**Required work:**
Render the portion of the listing below that starts with the line containing "Among the two, mint" and runs through the line containing "The height and width of the screenshot is (384, 512). In" as a numbered list, omitting blank lines. Include both of those lines.

**Recorded information:**
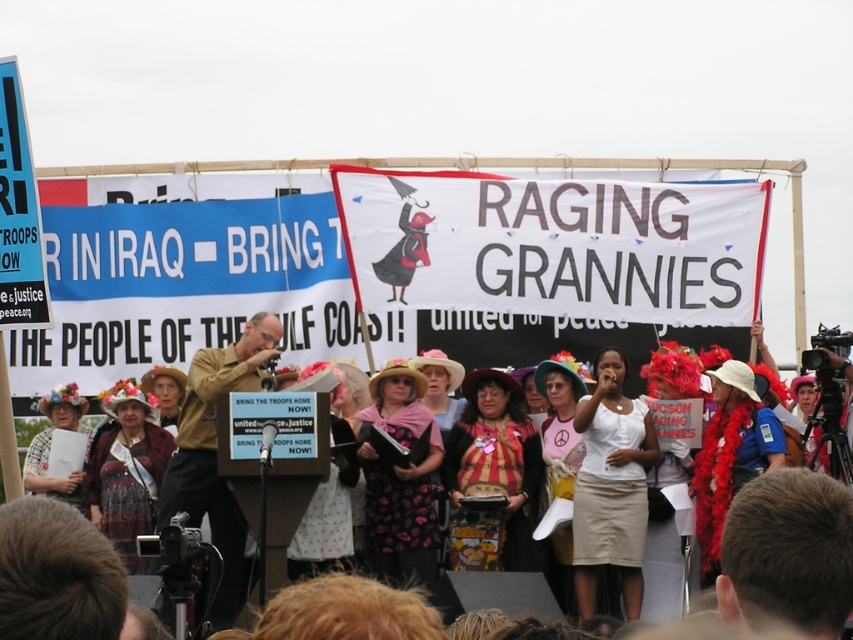
Question: Does white floral dress at center appear over pink fabric shirt at center?

Choices:
 (A) no
 (B) yes

Answer: (B)

Question: Among these points, which one is farthest from the camera?

Choices:
 (A) 750,467
 (B) 646,440

Answer: (B)

Question: Based on their relative distances, which object is nearer to the floral fabric dress at lower left?

Choices:
 (A) floral-patterned dress at center
 (B) striped fabric dress at center
 (C) matte brown jacket at center
 (D) white fabric skirt at center

Answer: (A)

Question: Is striped fabric dress at center positioned behind matte brown jacket at center?

Choices:
 (A) yes
 (B) no

Answer: (A)

Question: Which of the following is the farthest from the observer?

Choices:
 (A) pink fabric shirt at center
 (B) matte brown jacket at center
 (C) floral fabric dress at lower left
 (D) floral fabric dress at center

Answer: (C)

Question: Does white fabric skirt at center appear on the left side of floral fabric dress at center?

Choices:
 (A) no
 (B) yes

Answer: (A)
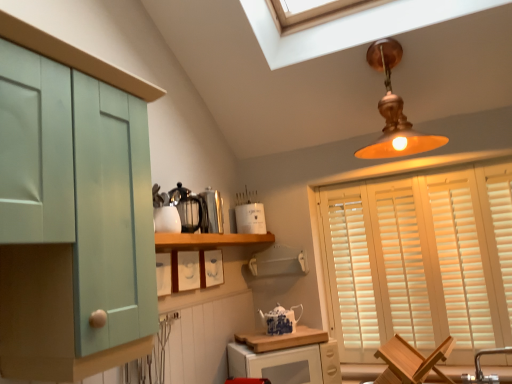
What do you see at coordinates (73, 244) in the screenshot? I see `mint green wood cabinet at left, marked as the 1th cabinetry in a left-to-right arrangement` at bounding box center [73, 244].

Find the location of a particular element. The image size is (512, 384). wooden chair at lower right is located at coordinates (410, 362).

The height and width of the screenshot is (384, 512). Find the location of `copper/brass pendant light at upper center`. copper/brass pendant light at upper center is located at coordinates (394, 111).

Identify the location of white glossy microwave at lower center, the 1th cabinetry viewed from the back. (286, 357).

Where is `mint green wood cabinet at left, the 1th cabinetry viewed from the front`? Image resolution: width=512 pixels, height=384 pixels. mint green wood cabinet at left, the 1th cabinetry viewed from the front is located at coordinates pyautogui.click(x=73, y=244).

Is brushed metal faucet at lower right outside of wooden chair at lower right?

A: Yes, brushed metal faucet at lower right is located beyond the bounds of wooden chair at lower right.

From the image's perspective, is brushed metal faucet at lower right below wooden chair at lower right?

No.

Which object is further away from the camera, brushed metal faucet at lower right or wooden chair at lower right?

brushed metal faucet at lower right is more distant.

Between brushed metal faucet at lower right and wooden chair at lower right, which one has larger width?

With larger width is wooden chair at lower right.

Does white glossy microwave at lower center, the 1th cabinetry viewed from the back, have a greater height compared to wooden cutting board at lower center?

Correct, white glossy microwave at lower center, the 1th cabinetry viewed from the back, is much taller as wooden cutting board at lower center.

Is white glossy microwave at lower center, positioned as the 2th cabinetry in left-to-right order, oriented towards wooden cutting board at lower center?

No, white glossy microwave at lower center, positioned as the 2th cabinetry in left-to-right order, is not oriented towards wooden cutting board at lower center.

Looking at this image, would you consider white glossy microwave at lower center, the second cabinetry positioned from the top, to be distant from wooden cutting board at lower center?

Actually, white glossy microwave at lower center, the second cabinetry positioned from the top, and wooden cutting board at lower center are a little close together.

Which of these two, white glossy microwave at lower center, the second cabinetry positioned from the top, or wooden cutting board at lower center, is wider?

wooden cutting board at lower center is wider.

Considering the relative sizes of wooden cutting board at lower center and copper/brass pendant light at upper center in the image provided, is wooden cutting board at lower center wider than copper/brass pendant light at upper center?

Incorrect, the width of wooden cutting board at lower center does not surpass that of copper/brass pendant light at upper center.

Looking at this image, from the image's perspective, which one is positioned lower, wooden cutting board at lower center or copper/brass pendant light at upper center?

wooden cutting board at lower center.

Which is nearer, (248, 337) or (392, 55)?

The point (392, 55) is closer to the camera.

Is the surface of wooden cutting board at lower center in direct contact with copper/brass pendant light at upper center?

No, wooden cutting board at lower center is not next to copper/brass pendant light at upper center.

Is white matte container at upper center, the third appliance when ordered from front to back, looking in the opposite direction of wooden chair at lower right?

No, white matte container at upper center, the third appliance when ordered from front to back,'s orientation is not away from wooden chair at lower right.

Which is in front, white matte container at upper center, the third appliance when ordered from front to back, or wooden chair at lower right?

wooden chair at lower right is closer to the camera.

Visually, is white matte container at upper center, the third appliance when ordered from front to back, positioned to the left or to the right of wooden chair at lower right?

Clearly, white matte container at upper center, the third appliance when ordered from front to back, is on the left of wooden chair at lower right in the image.

From the image's perspective, is white matte container at upper center, the third appliance when ordered from front to back, above wooden chair at lower right?

Correct, white matte container at upper center, the third appliance when ordered from front to back, appears higher than wooden chair at lower right in the image.

Is point (403, 133) closer to camera compared to point (201, 236)?

No, (403, 133) is further to viewer.

Who is smaller, copper/brass pendant light at upper center or wooden shelf at center?

Smaller between the two is wooden shelf at center.

From the image's perspective, between copper/brass pendant light at upper center and wooden shelf at center, which one is located above?

From the image's view, copper/brass pendant light at upper center is above.

I want to click on shelf on the left of copper/brass pendant light at upper center, so click(208, 241).

Starting from the blue and white porcelain teapot at center, which appliance is the 1st one in front? Please provide its 2D coordinates.

[(212, 211)]

How far apart are metallic silver kettle at center, placed as the 2th appliance when sorted from back to front, and blue and white porcelain teapot at center?

The distance of metallic silver kettle at center, placed as the 2th appliance when sorted from back to front, from blue and white porcelain teapot at center is 22.31 inches.

Considering the sizes of metallic silver kettle at center, which is counted as the 2th appliance, starting from the front, and blue and white porcelain teapot at center in the image, is metallic silver kettle at center, which is counted as the 2th appliance, starting from the front, wider or thinner than blue and white porcelain teapot at center?

Clearly, metallic silver kettle at center, which is counted as the 2th appliance, starting from the front, has more width compared to blue and white porcelain teapot at center.

Relative to blue and white porcelain teapot at center, is metallic silver kettle at center, placed as the 2th appliance when sorted from back to front, in front or behind?

Clearly, metallic silver kettle at center, placed as the 2th appliance when sorted from back to front, is in front of blue and white porcelain teapot at center.

From the image's perspective, is wooden chair at lower right located above mint green wood cabinet at left, the first cabinetry in the top-to-bottom sequence?

No, from the image's perspective, wooden chair at lower right is not on top of mint green wood cabinet at left, the first cabinetry in the top-to-bottom sequence.

Is mint green wood cabinet at left, the 1th cabinetry viewed from the front, completely or partially inside wooden chair at lower right?

No, mint green wood cabinet at left, the 1th cabinetry viewed from the front, is not inside wooden chair at lower right.

Is point (438, 352) positioned before point (87, 197)?

No, (438, 352) is behind (87, 197).

Is wooden chair at lower right oriented away from mint green wood cabinet at left, which is the second cabinetry in back-to-front order?

That's not correct — wooden chair at lower right is not looking away from mint green wood cabinet at left, which is the second cabinetry in back-to-front order.

The image size is (512, 384). In order to click on chair that appears in front of the brushed metal faucet at lower right in this screenshot , I will do `click(410, 362)`.

Find the location of `cabinetry that is on the right side of wooden cutting board at lower center`. cabinetry that is on the right side of wooden cutting board at lower center is located at coordinates (286, 357).

Considering their positions, is white matte container at upper center, the third appliance when ordered from front to back, positioned closer to copper/brass pendant light at upper center than mint green wood cabinet at left, positioned as the 2th cabinetry in bottom-to-top order?

Among the two, white matte container at upper center, the third appliance when ordered from front to back, is located nearer to copper/brass pendant light at upper center.

Which object lies further to the anchor point brushed metal faucet at lower right, mint green wood cabinet at left, marked as the 1th cabinetry in a left-to-right arrangement, or white wooden blinds at right?

mint green wood cabinet at left, marked as the 1th cabinetry in a left-to-right arrangement, is positioned further to the anchor brushed metal faucet at lower right.

From the image, which object appears to be farther from wooden shelf at center, wooden chair at lower right or white glossy microwave at lower center, the 1th cabinetry viewed from the back?

wooden chair at lower right lies further to wooden shelf at center than the other object.

When comparing their distances from white matte container at upper center, the third appliance when ordered from front to back, does wooden chair at lower right or polished stainless steel kettle at upper center, acting as the third appliance starting from the back, seem closer?

polished stainless steel kettle at upper center, acting as the third appliance starting from the back, lies closer to white matte container at upper center, the third appliance when ordered from front to back, than the other object.

When comparing their distances from wooden cutting board at lower center, does white wooden blinds at right or white matte container at upper center, arranged as the first appliance when viewed from the back, seem closer?

white matte container at upper center, arranged as the first appliance when viewed from the back, lies closer to wooden cutting board at lower center than the other object.

Looking at this image, considering their positions, is white wooden blinds at right positioned further to blue and white porcelain teapot at center than mint green wood cabinet at left, the 1th cabinetry viewed from the front?

Among the two, mint green wood cabinet at left, the 1th cabinetry viewed from the front, is located further to blue and white porcelain teapot at center.

Considering their positions, is white glossy microwave at lower center, the 1th cabinetry in the bottom-to-top sequence, positioned closer to mint green wood cabinet at left, marked as the 1th cabinetry in a left-to-right arrangement, than copper/brass pendant light at upper center?

Based on the image, white glossy microwave at lower center, the 1th cabinetry in the bottom-to-top sequence, appears to be nearer to mint green wood cabinet at left, marked as the 1th cabinetry in a left-to-right arrangement.

Looking at the image, which one is located further to mint green wood cabinet at left, positioned as the 2th cabinetry in bottom-to-top order, brushed metal faucet at lower right or white matte container at upper center, arranged as the first appliance when viewed from the back?

The object further to mint green wood cabinet at left, positioned as the 2th cabinetry in bottom-to-top order, is brushed metal faucet at lower right.

The width and height of the screenshot is (512, 384). What are the coordinates of `shelf between polished stainless steel kettle at upper center, acting as the third appliance starting from the back, and wooden chair at lower right, in the horizontal direction` in the screenshot? It's located at (208, 241).

At what (x,y) coordinates should I click in order to perform the action: click on countertop between metallic silver kettle at center, placed as the 2th appliance when sorted from back to front, and white wooden blinds at right from left to right. Please return your answer as a coordinate pair (x, y). The image size is (512, 384). Looking at the image, I should click on (281, 339).

The height and width of the screenshot is (384, 512). In order to click on shelf between copper/brass pendant light at upper center and wooden cutting board at lower center in the vertical direction in this screenshot , I will do click(208, 241).

Where is `cabinetry between mint green wood cabinet at left, the first cabinetry in the top-to-bottom sequence, and white wooden blinds at right, in the horizontal direction`? This screenshot has width=512, height=384. cabinetry between mint green wood cabinet at left, the first cabinetry in the top-to-bottom sequence, and white wooden blinds at right, in the horizontal direction is located at coordinates (286, 357).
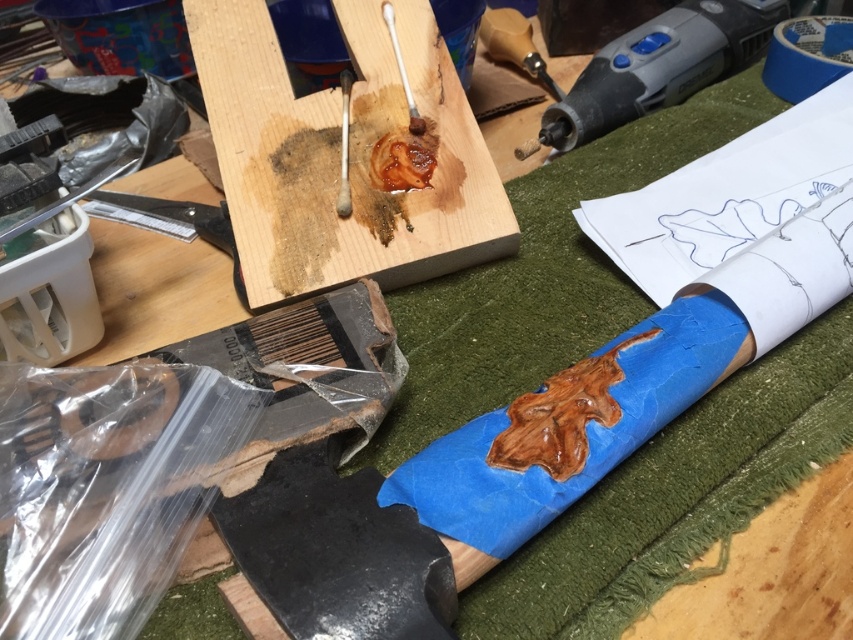
You are a carpenter working on this project and need to place both the matte gray power tool at upper right and the wooden stick at upper center onto a shelf that can only hold items of equal height. Can you determine which one you need to adjust to make them fit?

The matte gray power tool at upper right is taller than the wooden stick at upper center, so you need to lower the height of the matte gray power tool at upper right to match the wooden stick at upper center for them to fit on the shelf.

You are organizing the workspace and need to place both the wooden plank at center and the wooden stick at upper center into a storage bin. Which object should you pick up first to avoid blocking the other?

You should pick up the wooden stick at upper center first because the wooden plank at center is closer to the viewer, so lifting the stick first would prevent it from being blocked by the plank.

You are a carpenter standing at the edge of the workspace. You need to reach the wooden plank at center to apply a finishing touch. Considering your arm can extend 2.5 feet, can you reach it without moving?

The wooden plank at center is 3.58 feet from the camera. Since your arm can only extend 2.5 feet, you cannot reach it without moving closer.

**Result for this task:**
1. Among the two, mint green wood cabinet at left, the 1th cabinetry viewed from the front, is located further to blue and white porcelain teapot at center.
2. Considering their positions, is white glossy microwave at lower center, the 1th cabinetry in the bottom-to-top sequence, positioned closer to mint green wood cabinet at left, marked as the 1th cabinetry in a left-to-right arrangement, than copper/brass pendant light at upper center?
3. Based on the image, white glossy microwave at lower center, the 1th cabinetry in the bottom-to-top sequence, appears to be nearer to mint green wood cabinet at left, marked as the 1th cabinetry in a left-to-right arrangement.
4. Looking at the image, which one is located further to mint green wood cabinet at left, positioned as the 2th cabinetry in bottom-to-top order, brushed metal faucet at lower right or white matte container at upper center, arranged as the first appliance when viewed from the back?
5. The object further to mint green wood cabinet at left, positioned as the 2th cabinetry in bottom-to-top order, is brushed metal faucet at lower right.
6. The width and height of the screenshot is (512, 384). What are the coordinates of `shelf between polished stainless steel kettle at upper center, acting as the third appliance starting from the back, and wooden chair at lower right, in the horizontal direction` in the screenshot? It's located at (208, 241).
7. At what (x,y) coordinates should I click in order to perform the action: click on countertop between metallic silver kettle at center, placed as the 2th appliance when sorted from back to front, and white wooden blinds at right from left to right. Please return your answer as a coordinate pair (x, y). The image size is (512, 384). Looking at the image, I should click on (281, 339).
8. The height and width of the screenshot is (384, 512). In order to click on shelf between copper/brass pendant light at upper center and wooden cutting board at lower center in the vertical direction in this screenshot , I will do click(208, 241).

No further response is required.